* **EXERCISE**: Look for the line that has "blue cube: 1 -> 3" in the material below; please repeat it and every line after it, exactly, up to and including the line that has "white strawberry: 2 -> 1", and nothing else.

* **EXERCISE MATERIALS**:

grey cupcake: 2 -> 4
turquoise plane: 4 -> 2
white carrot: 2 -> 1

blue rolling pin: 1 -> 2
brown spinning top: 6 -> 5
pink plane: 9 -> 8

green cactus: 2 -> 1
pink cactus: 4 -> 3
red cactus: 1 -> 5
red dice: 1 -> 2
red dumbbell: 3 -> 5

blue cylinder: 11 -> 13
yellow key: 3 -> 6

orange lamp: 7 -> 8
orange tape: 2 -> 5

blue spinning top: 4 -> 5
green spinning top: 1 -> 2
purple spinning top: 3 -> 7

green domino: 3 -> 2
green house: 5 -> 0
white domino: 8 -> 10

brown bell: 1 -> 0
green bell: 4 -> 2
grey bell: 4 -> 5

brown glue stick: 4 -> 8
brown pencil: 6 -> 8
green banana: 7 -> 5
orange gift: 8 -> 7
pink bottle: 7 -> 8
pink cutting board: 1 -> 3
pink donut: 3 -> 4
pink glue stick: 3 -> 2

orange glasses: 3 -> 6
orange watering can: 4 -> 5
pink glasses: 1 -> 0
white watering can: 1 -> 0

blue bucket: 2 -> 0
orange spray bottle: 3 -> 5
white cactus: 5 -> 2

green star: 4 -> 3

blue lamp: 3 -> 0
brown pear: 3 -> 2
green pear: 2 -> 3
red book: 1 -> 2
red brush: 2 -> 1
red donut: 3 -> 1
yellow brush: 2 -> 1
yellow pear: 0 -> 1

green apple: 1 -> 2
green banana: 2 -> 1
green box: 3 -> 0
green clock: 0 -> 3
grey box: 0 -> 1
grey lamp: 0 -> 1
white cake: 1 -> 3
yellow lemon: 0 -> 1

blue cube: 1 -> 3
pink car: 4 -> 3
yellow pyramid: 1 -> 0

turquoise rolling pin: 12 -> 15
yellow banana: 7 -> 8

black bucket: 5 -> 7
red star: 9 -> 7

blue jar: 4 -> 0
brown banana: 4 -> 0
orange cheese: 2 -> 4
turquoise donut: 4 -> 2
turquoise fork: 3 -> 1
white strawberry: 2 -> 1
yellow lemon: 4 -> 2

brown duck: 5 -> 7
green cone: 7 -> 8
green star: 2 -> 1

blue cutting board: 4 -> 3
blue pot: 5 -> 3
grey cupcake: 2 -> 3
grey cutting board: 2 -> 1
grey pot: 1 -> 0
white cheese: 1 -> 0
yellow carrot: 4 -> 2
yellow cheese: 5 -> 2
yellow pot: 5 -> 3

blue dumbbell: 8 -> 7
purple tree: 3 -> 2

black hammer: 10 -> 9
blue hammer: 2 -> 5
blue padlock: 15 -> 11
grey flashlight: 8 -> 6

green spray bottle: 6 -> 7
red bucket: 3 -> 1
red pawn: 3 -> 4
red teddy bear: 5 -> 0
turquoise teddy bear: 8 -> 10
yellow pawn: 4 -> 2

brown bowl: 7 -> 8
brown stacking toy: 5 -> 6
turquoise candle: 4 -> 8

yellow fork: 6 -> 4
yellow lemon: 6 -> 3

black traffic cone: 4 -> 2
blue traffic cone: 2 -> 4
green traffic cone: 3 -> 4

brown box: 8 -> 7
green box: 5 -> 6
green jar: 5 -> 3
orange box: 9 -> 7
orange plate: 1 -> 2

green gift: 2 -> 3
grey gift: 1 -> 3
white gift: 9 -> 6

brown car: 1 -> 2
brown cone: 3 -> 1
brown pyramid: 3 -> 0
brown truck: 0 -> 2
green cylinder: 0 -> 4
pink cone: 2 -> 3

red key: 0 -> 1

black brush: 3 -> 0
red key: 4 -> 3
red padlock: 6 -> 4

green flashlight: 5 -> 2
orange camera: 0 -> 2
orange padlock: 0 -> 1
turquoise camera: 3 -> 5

* **RESPONSE BOX**:
blue cube: 1 -> 3
pink car: 4 -> 3
yellow pyramid: 1 -> 0

turquoise rolling pin: 12 -> 15
yellow banana: 7 -> 8

black bucket: 5 -> 7
red star: 9 -> 7

blue jar: 4 -> 0
brown banana: 4 -> 0
orange cheese: 2 -> 4
turquoise donut: 4 -> 2
turquoise fork: 3 -> 1
white strawberry: 2 -> 1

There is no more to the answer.